[Available records]
☆ ☆ ☆ ☆ ☆ ☆ ☆

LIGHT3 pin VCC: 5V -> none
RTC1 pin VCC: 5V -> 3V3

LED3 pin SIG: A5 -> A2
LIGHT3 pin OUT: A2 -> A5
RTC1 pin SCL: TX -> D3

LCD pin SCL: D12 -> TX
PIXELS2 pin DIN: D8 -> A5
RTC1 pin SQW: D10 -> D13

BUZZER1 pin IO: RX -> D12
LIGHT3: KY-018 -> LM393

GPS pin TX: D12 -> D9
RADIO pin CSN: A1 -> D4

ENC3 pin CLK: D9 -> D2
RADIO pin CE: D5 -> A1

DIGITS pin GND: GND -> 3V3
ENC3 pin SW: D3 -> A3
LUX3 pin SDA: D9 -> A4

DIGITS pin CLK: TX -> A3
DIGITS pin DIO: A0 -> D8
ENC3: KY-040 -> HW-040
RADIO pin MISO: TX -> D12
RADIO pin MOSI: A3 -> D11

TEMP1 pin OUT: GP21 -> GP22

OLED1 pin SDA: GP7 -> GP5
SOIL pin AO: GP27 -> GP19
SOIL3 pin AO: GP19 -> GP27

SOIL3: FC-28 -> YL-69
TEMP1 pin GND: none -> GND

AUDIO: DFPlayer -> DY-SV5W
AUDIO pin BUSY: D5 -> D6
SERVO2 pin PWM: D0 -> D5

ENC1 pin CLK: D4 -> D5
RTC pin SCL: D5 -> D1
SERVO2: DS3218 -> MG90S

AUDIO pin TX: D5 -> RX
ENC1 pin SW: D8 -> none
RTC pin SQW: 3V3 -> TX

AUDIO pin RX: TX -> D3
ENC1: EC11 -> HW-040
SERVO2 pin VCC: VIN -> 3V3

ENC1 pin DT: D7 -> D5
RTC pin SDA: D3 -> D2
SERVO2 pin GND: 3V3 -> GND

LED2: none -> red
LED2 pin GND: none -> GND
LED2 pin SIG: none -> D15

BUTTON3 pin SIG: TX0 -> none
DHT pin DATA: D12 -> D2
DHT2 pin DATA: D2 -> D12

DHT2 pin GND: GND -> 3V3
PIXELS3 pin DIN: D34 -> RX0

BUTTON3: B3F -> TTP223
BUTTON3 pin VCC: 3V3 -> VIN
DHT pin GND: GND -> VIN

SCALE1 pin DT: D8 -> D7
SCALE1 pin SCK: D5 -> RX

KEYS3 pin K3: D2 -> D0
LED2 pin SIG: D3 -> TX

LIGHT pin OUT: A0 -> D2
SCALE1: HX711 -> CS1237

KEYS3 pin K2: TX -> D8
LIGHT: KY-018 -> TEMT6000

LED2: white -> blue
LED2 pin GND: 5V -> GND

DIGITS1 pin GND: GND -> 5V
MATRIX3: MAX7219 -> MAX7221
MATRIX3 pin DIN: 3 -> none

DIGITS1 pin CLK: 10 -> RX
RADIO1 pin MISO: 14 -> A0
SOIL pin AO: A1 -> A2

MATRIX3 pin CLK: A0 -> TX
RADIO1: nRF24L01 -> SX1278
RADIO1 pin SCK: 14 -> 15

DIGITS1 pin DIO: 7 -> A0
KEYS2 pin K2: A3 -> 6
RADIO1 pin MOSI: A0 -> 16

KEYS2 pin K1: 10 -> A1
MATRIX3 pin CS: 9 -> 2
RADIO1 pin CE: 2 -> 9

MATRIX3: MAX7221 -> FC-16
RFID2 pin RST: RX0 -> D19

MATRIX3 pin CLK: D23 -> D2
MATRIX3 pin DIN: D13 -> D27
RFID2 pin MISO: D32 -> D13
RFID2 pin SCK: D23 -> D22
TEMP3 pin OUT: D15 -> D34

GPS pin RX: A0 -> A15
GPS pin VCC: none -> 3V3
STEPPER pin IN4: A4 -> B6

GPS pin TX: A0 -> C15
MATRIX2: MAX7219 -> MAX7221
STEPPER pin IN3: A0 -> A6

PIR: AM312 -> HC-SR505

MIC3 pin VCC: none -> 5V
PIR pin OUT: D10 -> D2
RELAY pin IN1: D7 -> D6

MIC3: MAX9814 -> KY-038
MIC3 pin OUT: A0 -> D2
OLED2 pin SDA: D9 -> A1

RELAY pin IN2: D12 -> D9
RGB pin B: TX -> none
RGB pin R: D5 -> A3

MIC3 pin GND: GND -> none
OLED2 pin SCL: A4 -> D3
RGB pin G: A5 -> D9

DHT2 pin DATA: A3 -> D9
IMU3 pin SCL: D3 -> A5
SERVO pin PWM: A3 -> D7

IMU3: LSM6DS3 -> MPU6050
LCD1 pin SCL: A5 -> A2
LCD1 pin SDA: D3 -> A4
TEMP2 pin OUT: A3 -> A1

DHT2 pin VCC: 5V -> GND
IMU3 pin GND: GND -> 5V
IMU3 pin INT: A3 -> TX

☆ ☆ ☆ ☆ ☆ ☆ ☆

When you reach the line containing "MATRIX3 pin CLK: D23 -> D2" in the data above, start copying exactly, and stop after the line containing "MIC3 pin OUT: A0 -> D2".

MATRIX3 pin CLK: D23 -> D2
MATRIX3 pin DIN: D13 -> D27
RFID2 pin MISO: D32 -> D13
RFID2 pin SCK: D23 -> D22
TEMP3 pin OUT: D15 -> D34

GPS pin RX: A0 -> A15
GPS pin VCC: none -> 3V3
STEPPER pin IN4: A4 -> B6

GPS pin TX: A0 -> C15
MATRIX2: MAX7219 -> MAX7221
STEPPER pin IN3: A0 -> A6

PIR: AM312 -> HC-SR505

MIC3 pin VCC: none -> 5V
PIR pin OUT: D10 -> D2
RELAY pin IN1: D7 -> D6

MIC3: MAX9814 -> KY-038
MIC3 pin OUT: A0 -> D2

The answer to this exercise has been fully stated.